--- Task instructions ---
Quote the following lines verbatim, with no alteration of any kind.

--- Given records ---
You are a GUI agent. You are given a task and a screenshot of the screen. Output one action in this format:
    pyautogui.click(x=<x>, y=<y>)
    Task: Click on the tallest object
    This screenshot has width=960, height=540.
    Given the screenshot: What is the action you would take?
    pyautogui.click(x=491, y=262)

--- The reply ---
You are a GUI agent. You are given a task and a screenshot of the screen. Output one action in this format:
    pyautogui.click(x=<x>, y=<y>)
    Task: Click on the tallest object
    This screenshot has width=960, height=540.
    Given the screenshot: What is the action you would take?
    pyautogui.click(x=491, y=262)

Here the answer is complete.